- [Task prompt]:
Please retype the entries below exactly, only from their first line through the line containing "yellow tree [412,135,509,279] -> none", leaving every picture out.

- [Dataset items]:
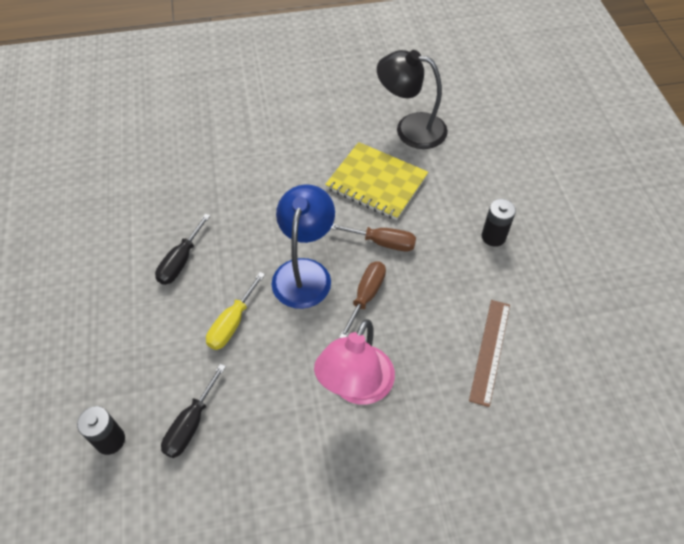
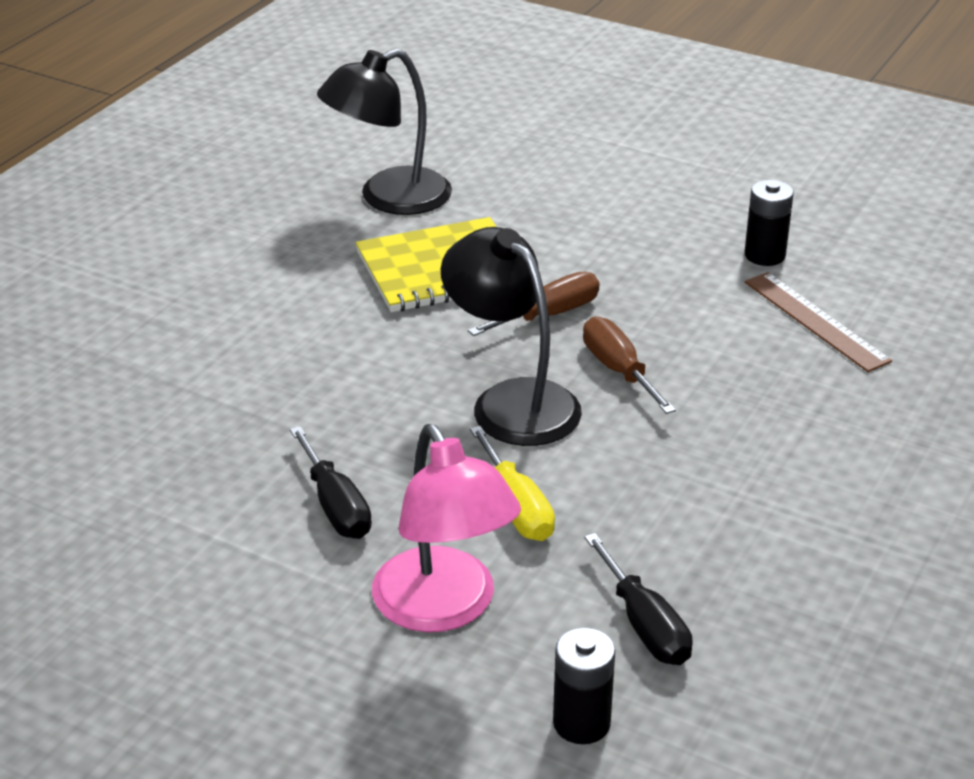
camera: 50 degrees left, 20 degrees down
blue lamp [272,184,335,309] -> black lamp [441,227,582,446]
pink lamp [314,319,395,405] -> pink lamp moved to [372,424,521,632]
black battery [482,199,516,247] -> black battery moved to [745,180,794,266]

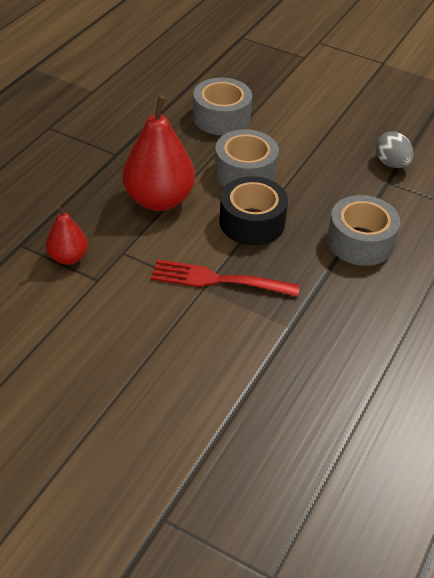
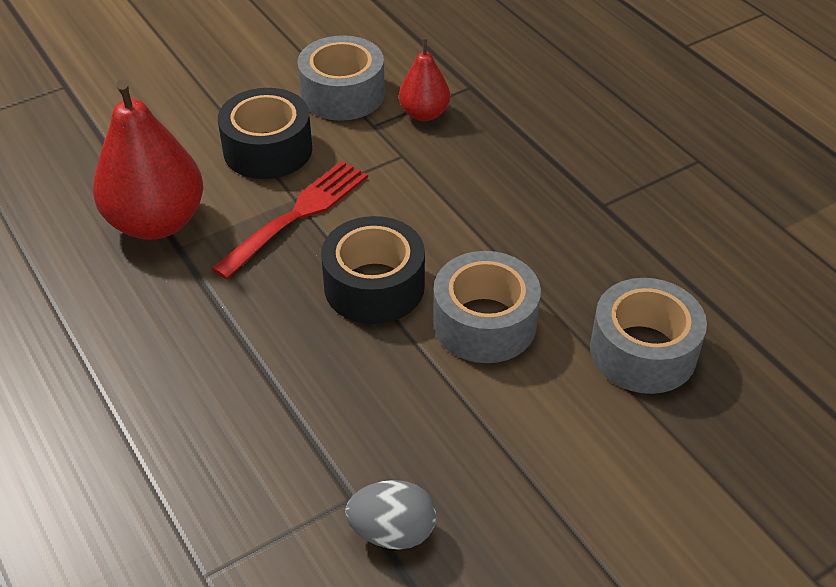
camera: 120 degrees right, 0 degrees up
red pear [122,95,195,211] -> red pear moved to [93,79,203,240]
grey tape [327,195,400,266] -> grey tape moved to [298,35,385,121]
none -> black tape [218,88,312,179]

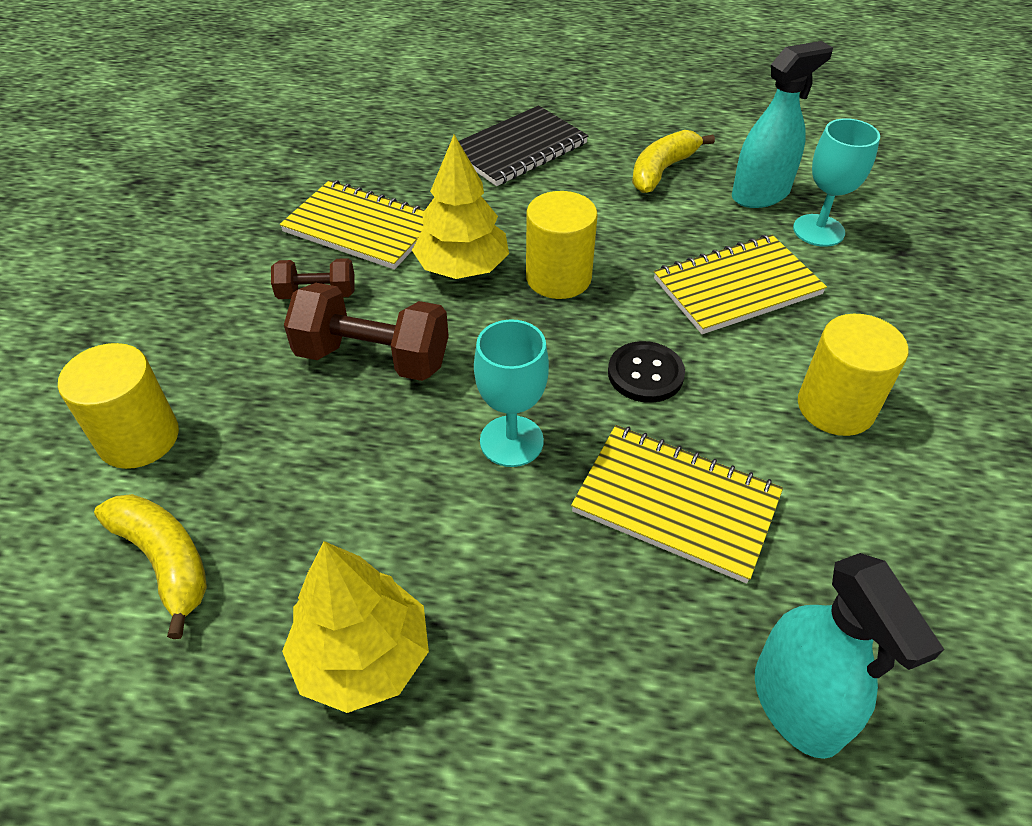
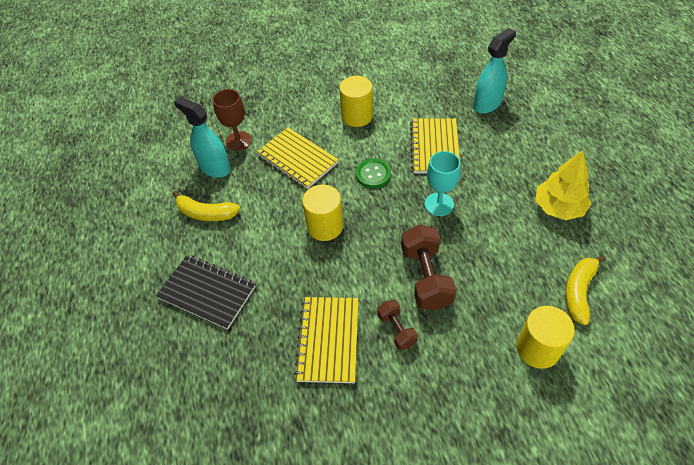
camera: 110 degrees left, 5 degrees up
yellow tree [412,135,509,279] -> none
black button [608,341,685,403] -> green button [356,159,391,188]
turquoise goblet [793,118,880,247] -> brown goblet [213,89,252,151]

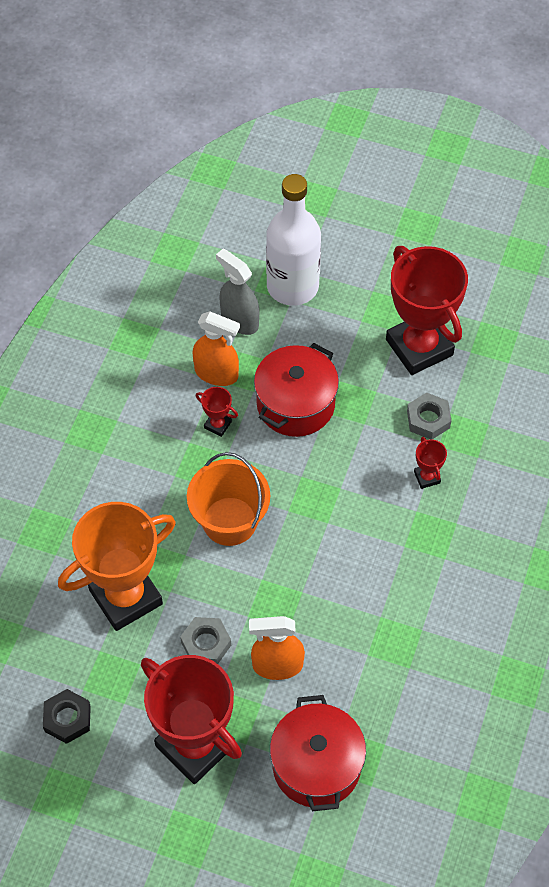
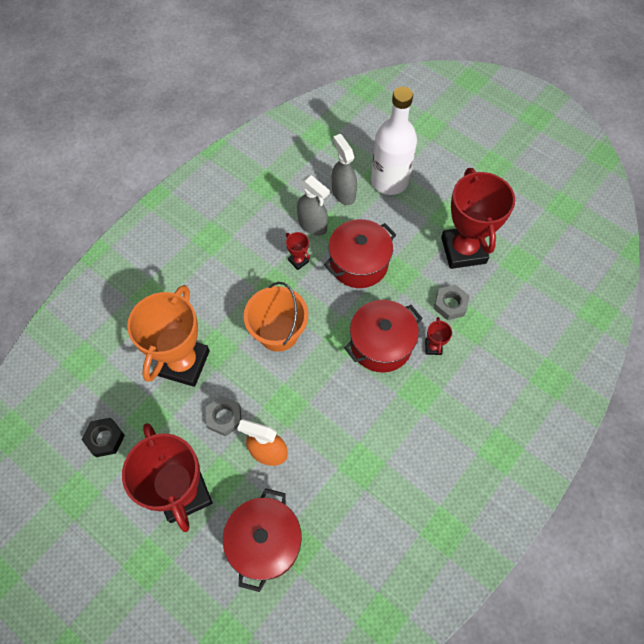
camera: 20 degrees right, 5 degrees up
orange trophy [58,502,176,631] -> orange trophy turned 60 degrees counterclockwise [127,285,210,387]
orange spray bottle [193,311,240,386] -> grey spray bottle [297,175,330,236]
none -> red pot [344,300,423,373]

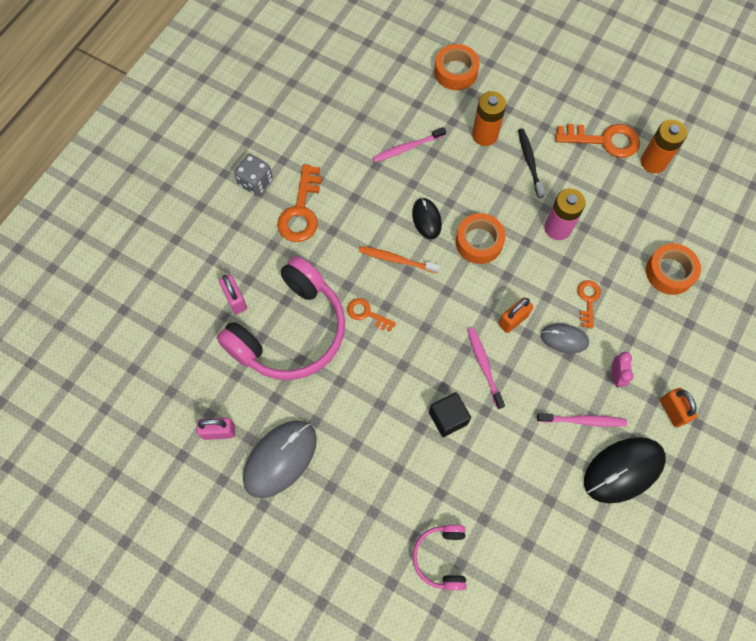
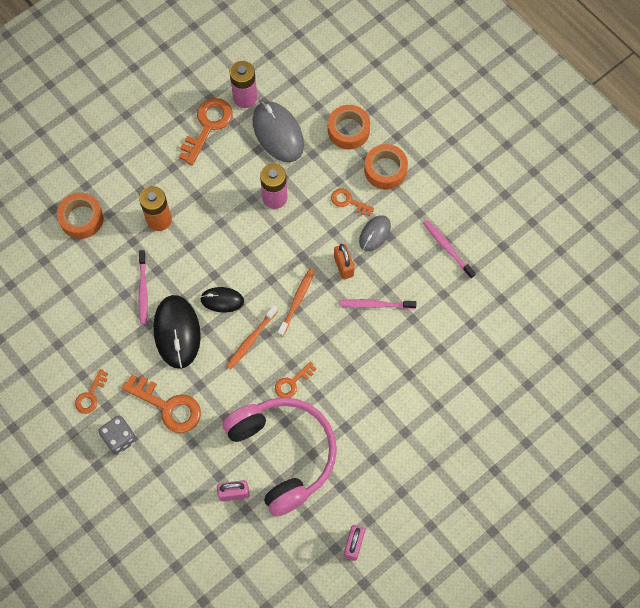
camera: 70 degrees left, 0 degrees up
grey mouse [243,420,317,498] -> grey mouse moved to [252,101,304,162]
pink headphones [412,525,466,590] -> none
black cube [429,392,471,437] -> none
orange tape [456,213,506,264] -> orange tape moved to [364,144,408,190]
black toothbrush [518,129,545,198] -> none
pink toothbrush [537,413,627,427] -> pink toothbrush turned 60 degrees counterclockwise [423,220,476,279]
black mouse [584,437,666,503] -> black mouse moved to [153,295,201,369]
pink clock [612,352,633,387] -> none
orange battery [641,119,687,174] -> pink battery [230,61,257,108]
orange padlock [660,388,697,427] -> none
none -> orange key [75,369,108,414]
none -> orange toothbrush [278,269,315,337]

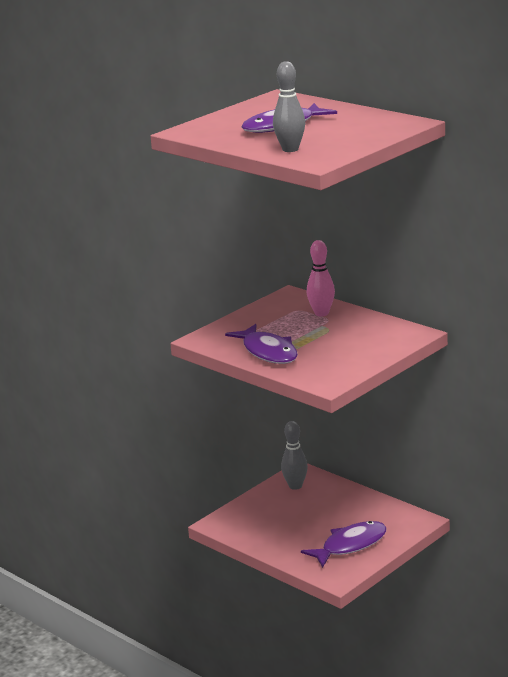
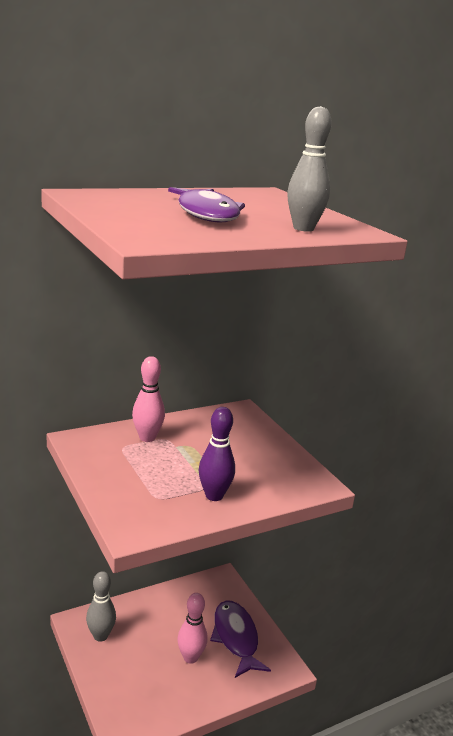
camera: 75 degrees left, 0 degrees up
purple fish [225,324,298,364] -> purple bowling pin [199,407,235,501]
none -> pink bowling pin [178,593,208,664]

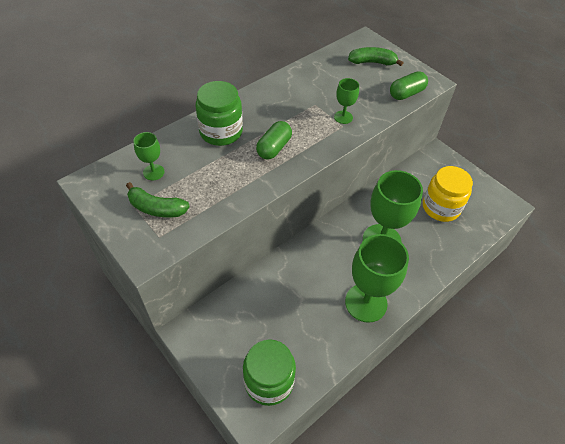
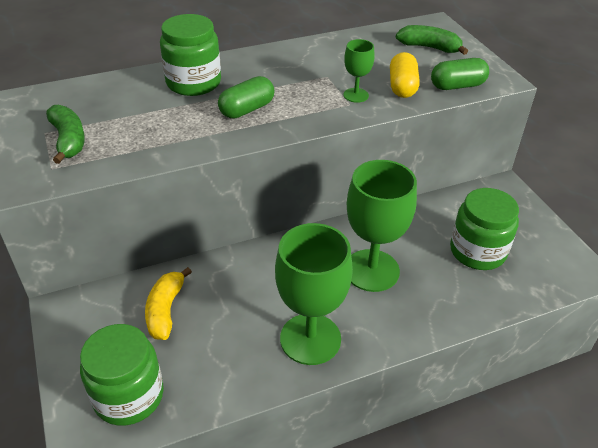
camera: 20 degrees right, 10 degrees down
green banana [126,182,190,217] -> green banana turned 150 degrees counterclockwise [46,105,85,164]
green goblet [133,132,164,180] -> none
yellow jar [423,166,473,222] -> green jar [450,188,519,270]
none -> yellow banana [145,267,192,340]
none -> yellow capsule [390,52,420,98]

- [Final answer]:
camera: 50 degrees left, 20 degrees down
blue lamp [272,184,335,309] -> black lamp [441,227,582,446]
pink lamp [314,319,395,405] -> pink lamp moved to [372,424,521,632]
black battery [482,199,516,247] -> black battery moved to [745,180,794,266]

camera: 120 degrees right, 0 degrees up
red pear [122,95,195,211] -> red pear moved to [93,79,203,240]
grey tape [327,195,400,266] -> grey tape moved to [298,35,385,121]
none -> black tape [218,88,312,179]

camera: 110 degrees left, 5 degrees up
yellow tree [412,135,509,279] -> none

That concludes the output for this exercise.